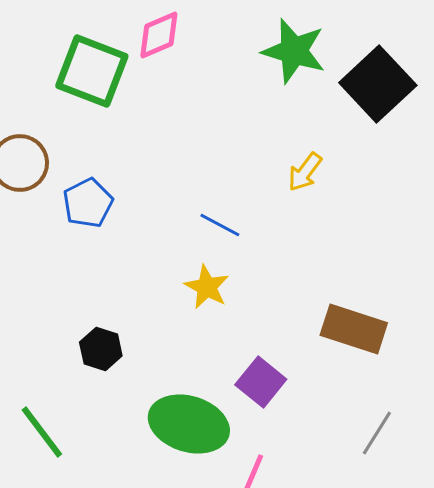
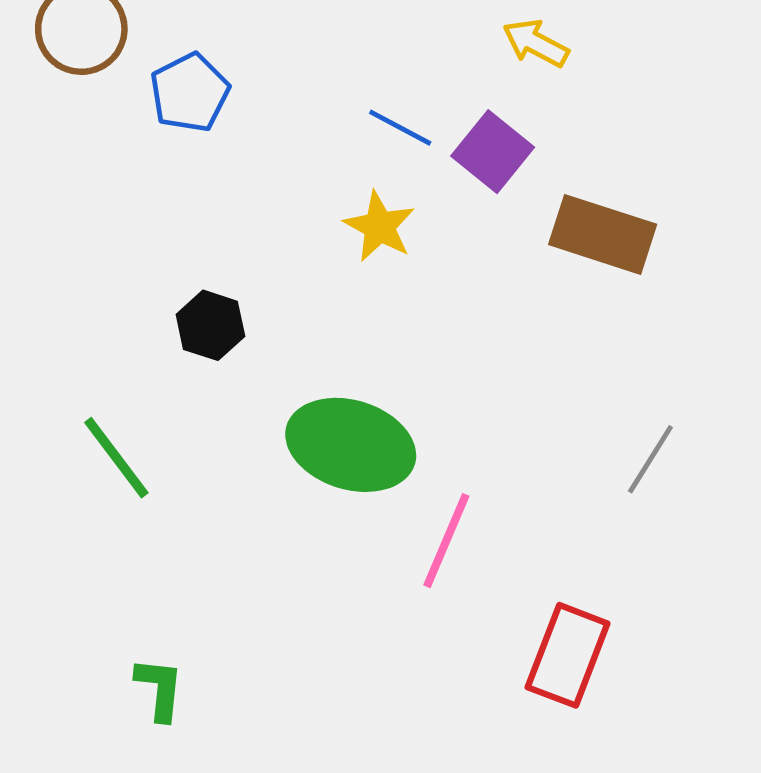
yellow arrow: (305, 172) -> (536, 43), turned 81
brown rectangle: (354, 329) -> (603, 234), moved
purple square: (261, 382) -> (493, 152), moved

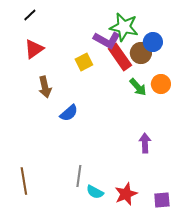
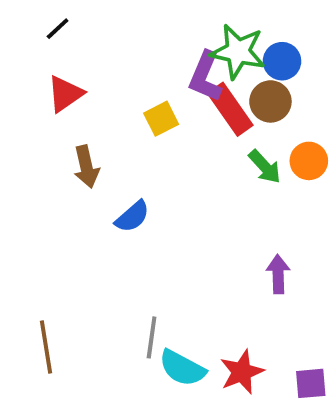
purple L-shape: (107, 40) -> (205, 77), turned 84
blue circle: (153, 42) -> (282, 61), moved
cyan semicircle: (95, 192) -> (182, 368), size x1.4

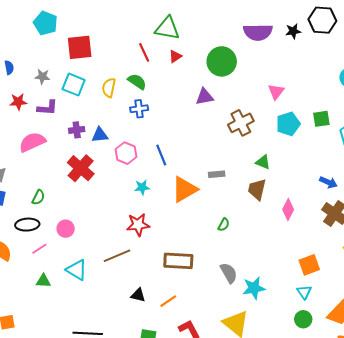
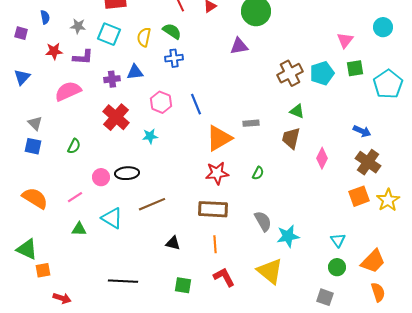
pink triangle: (276, 92) -> (345, 40), moved
brown cross: (241, 123) -> (290, 73), moved
blue triangle: (100, 135) -> (135, 72), moved
cyan star: (142, 187) -> (150, 136), moved
black ellipse: (27, 225) -> (127, 173), moved
red star: (138, 225) -> (217, 173), moved
orange square: (309, 265) -> (359, 196), moved
orange line: (168, 301) -> (215, 244), moved, turned -60

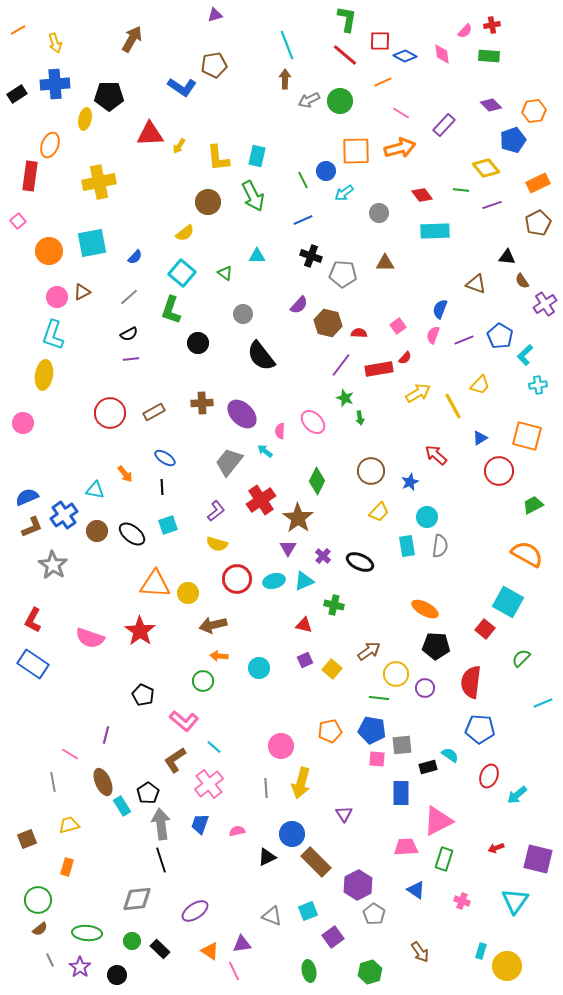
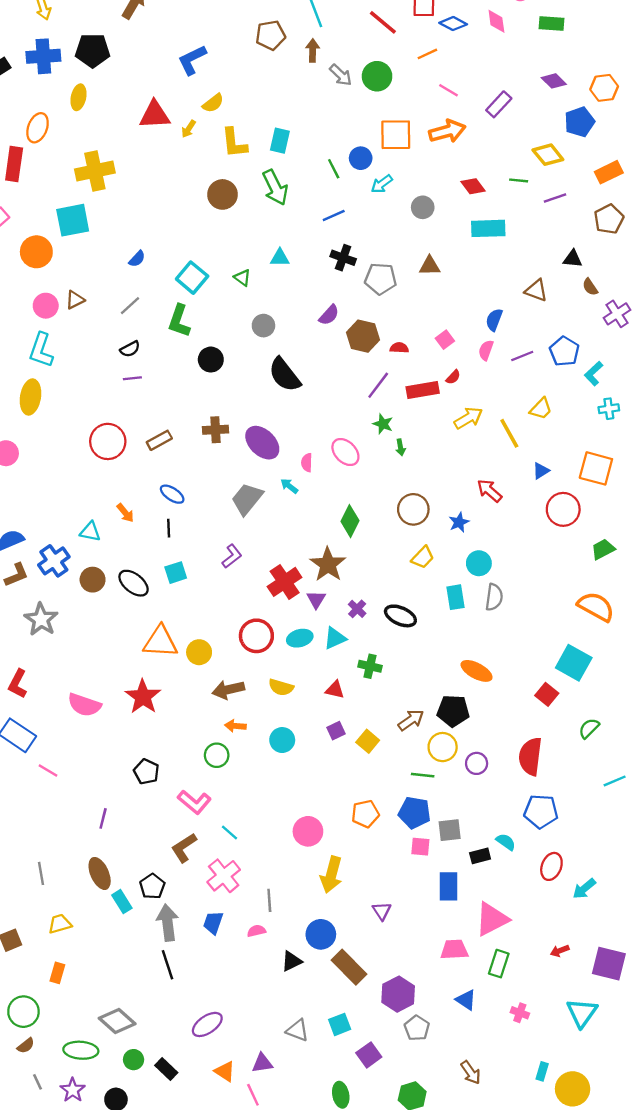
brown pentagon: (214, 65) -> (270, 35), moved
blue L-shape: (182, 87) -> (192, 60), turned 120
black pentagon: (109, 96) -> (93, 50), moved
gray arrow: (309, 100) -> (341, 75), turned -110
yellow semicircle: (185, 233) -> (213, 103), moved
cyan square: (92, 243) -> (73, 220), moved
red cross: (261, 500) -> (285, 582), moved
yellow semicircle: (217, 544) -> (281, 687), moved
black pentagon: (436, 646) -> (453, 711), moved
pink line: (70, 754) -> (48, 770), moved
gray line: (266, 788) -> (269, 900), moved
gray diamond: (137, 899) -> (117, 1021), moved, turned 48

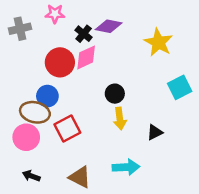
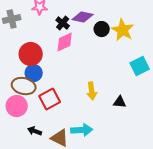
red circle: (60, 62) -> (31, 54), moved
black circle: (115, 94) -> (102, 29), moved
black triangle: (155, 132) -> (120, 102), turned 32
cyan arrow: (126, 167) -> (82, 130), moved
black arrow: (31, 176) -> (35, 131), moved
◇ ◇ ◇
# Task directions:
Keep to the lines above from the line with "pink triangle: (276, 92) -> (345, 40), moved" to the line with "black pentagon: (109, 96) -> (93, 50), moved", and set down exactly those, inclusive, with nothing else and every picture left out.

# Response for this exercise:
pink triangle: (276, 92) -> (345, 40), moved
brown cross: (241, 123) -> (290, 73), moved
blue triangle: (100, 135) -> (135, 72), moved
cyan star: (142, 187) -> (150, 136), moved
black ellipse: (27, 225) -> (127, 173), moved
red star: (138, 225) -> (217, 173), moved
orange square: (309, 265) -> (359, 196), moved
orange line: (168, 301) -> (215, 244), moved, turned -60

brown pentagon: (214, 65) -> (270, 35), moved
blue L-shape: (182, 87) -> (192, 60), turned 120
black pentagon: (109, 96) -> (93, 50), moved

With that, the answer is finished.